Listed records:
※ ※ ※

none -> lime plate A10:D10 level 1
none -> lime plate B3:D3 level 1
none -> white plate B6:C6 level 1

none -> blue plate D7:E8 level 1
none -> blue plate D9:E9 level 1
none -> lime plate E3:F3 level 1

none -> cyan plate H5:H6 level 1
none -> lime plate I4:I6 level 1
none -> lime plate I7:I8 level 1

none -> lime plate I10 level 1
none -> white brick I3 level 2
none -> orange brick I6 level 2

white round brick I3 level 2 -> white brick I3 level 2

※ ※ ※

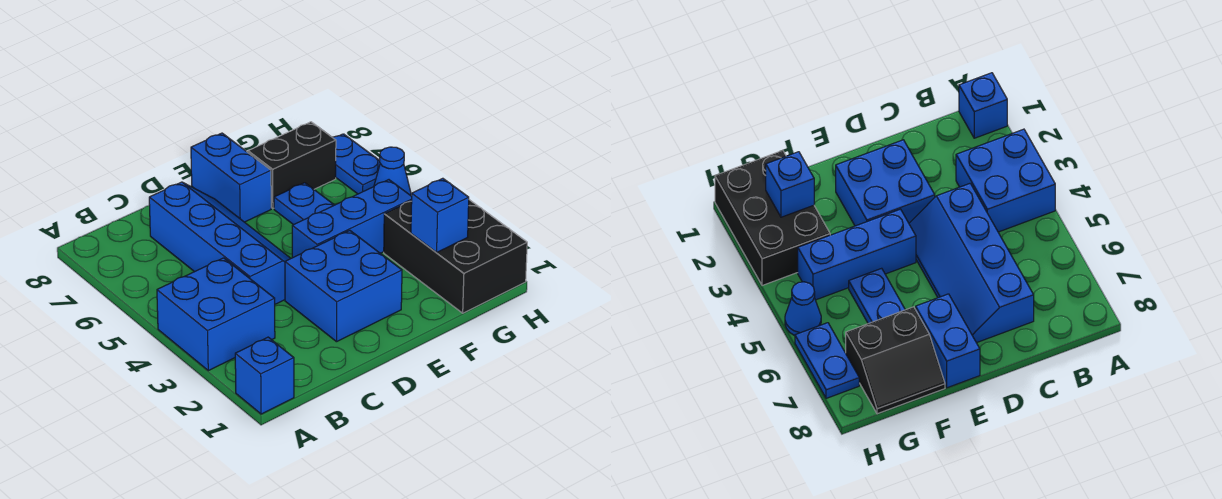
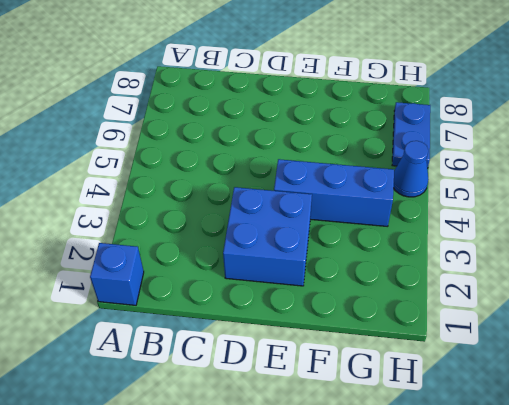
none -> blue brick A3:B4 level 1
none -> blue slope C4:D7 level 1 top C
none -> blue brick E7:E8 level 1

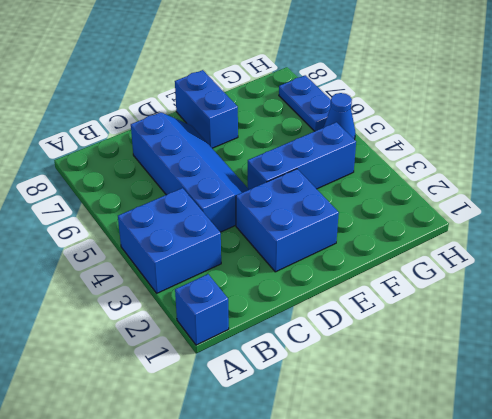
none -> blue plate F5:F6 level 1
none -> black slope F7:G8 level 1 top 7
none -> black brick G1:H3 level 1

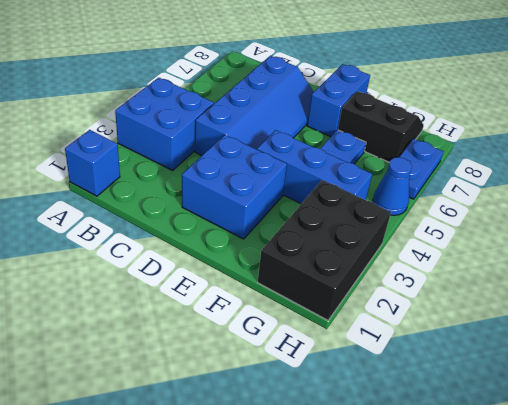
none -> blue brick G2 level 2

※ ※ ※

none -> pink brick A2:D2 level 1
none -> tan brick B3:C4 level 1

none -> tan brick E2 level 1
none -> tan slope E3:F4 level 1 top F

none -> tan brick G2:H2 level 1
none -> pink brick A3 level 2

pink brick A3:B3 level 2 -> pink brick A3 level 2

※ ※ ※

What you have to do: Scan the entries above and copy each line where "white" occurs.

Answer section:
none -> white plate B6:C6 level 1
none -> white brick I3 level 2
white round brick I3 level 2 -> white brick I3 level 2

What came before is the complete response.